» **ACTIVITY**:
Search the data for the word "fruit". Reproduce every line where it is found.

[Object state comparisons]
►

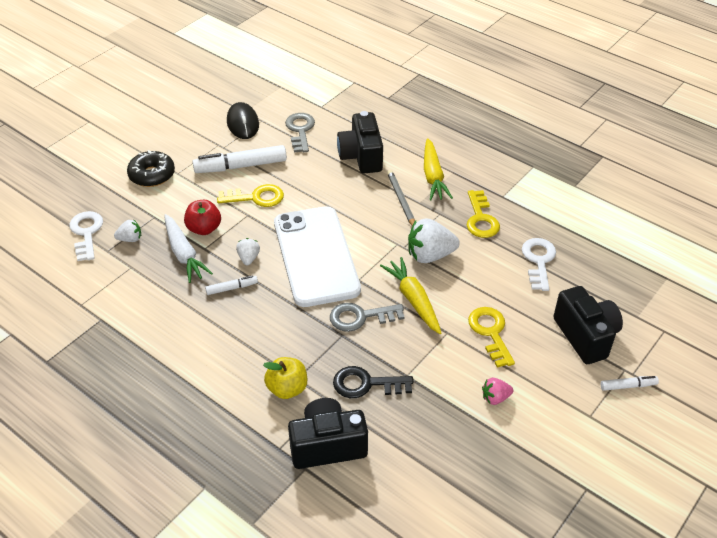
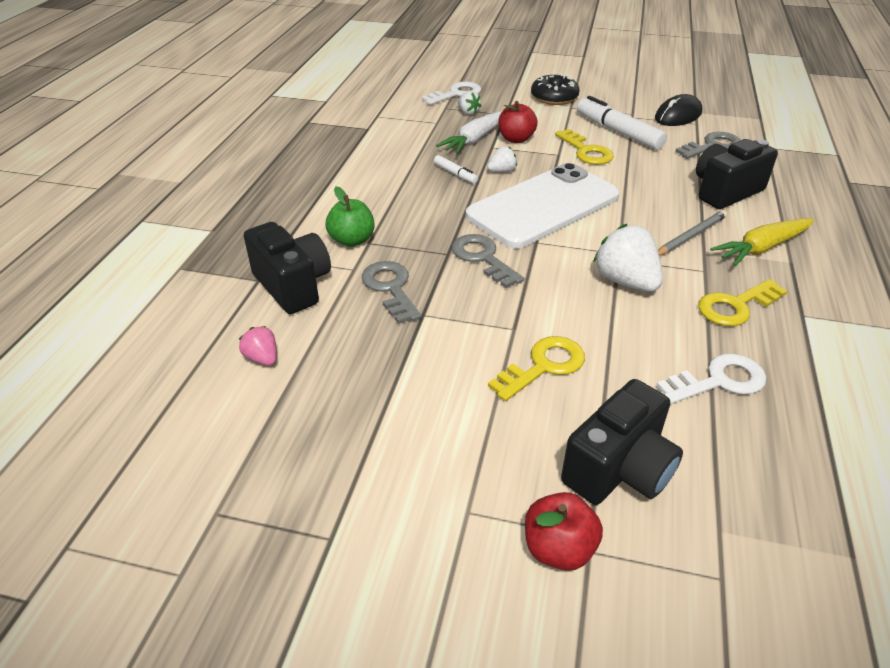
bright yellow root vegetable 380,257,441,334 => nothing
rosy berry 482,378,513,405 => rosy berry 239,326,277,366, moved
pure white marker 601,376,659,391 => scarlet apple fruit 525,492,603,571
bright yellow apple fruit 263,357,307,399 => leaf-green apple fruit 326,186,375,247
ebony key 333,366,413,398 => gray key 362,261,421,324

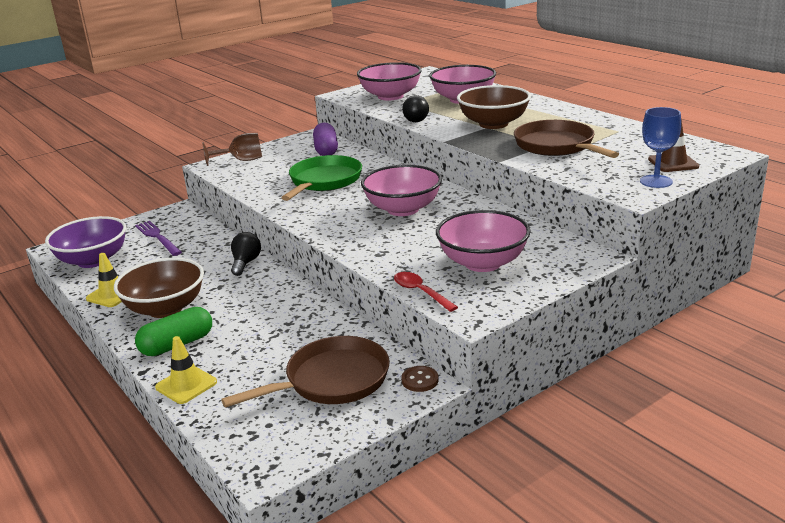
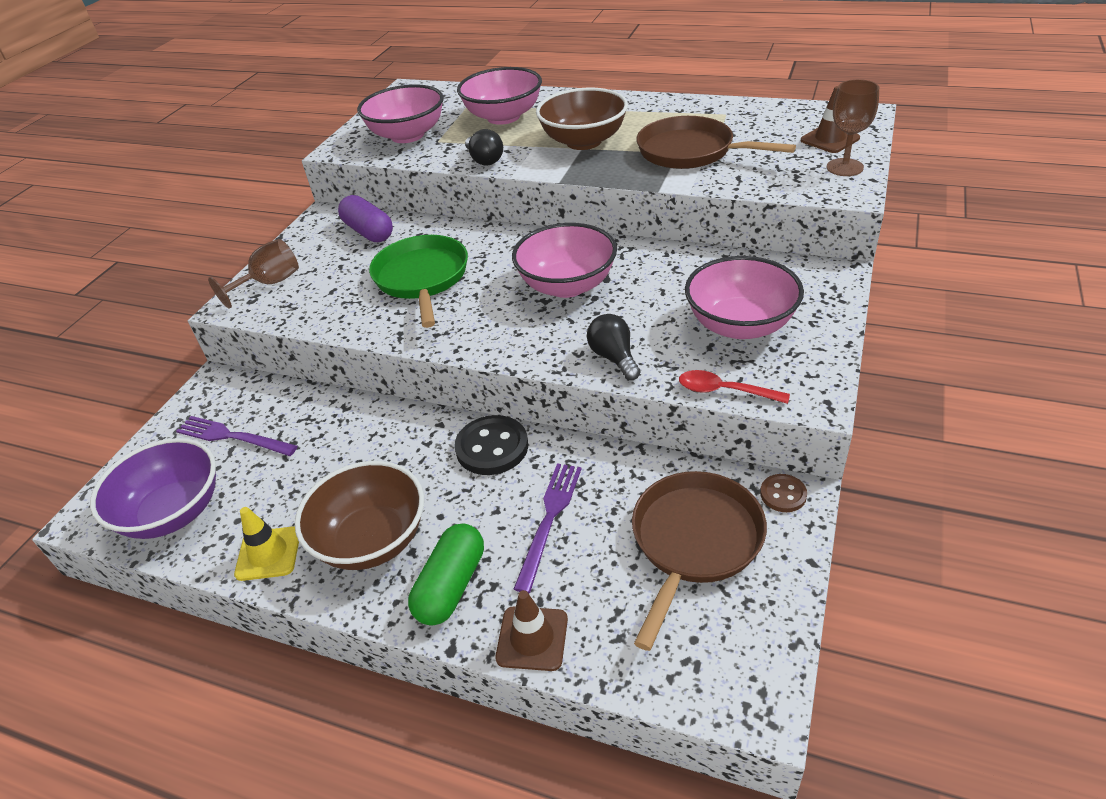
nothing => ebony shirt button 455,415,528,475
nothing => royal purple table fork 514,464,581,593
ebony light bulb 231,232,261,276 => ebony light bulb 587,314,641,380, moved
bright yellow safety cone 155,336,217,404 => brown safety cone 495,590,568,671
royal blue wine glass 640,107,681,188 => brown wine glass 826,79,879,176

◄

» **TASK RESPONSE**:
pure white marker 601,376,659,391 => scarlet apple fruit 525,492,603,571
bright yellow apple fruit 263,357,307,399 => leaf-green apple fruit 326,186,375,247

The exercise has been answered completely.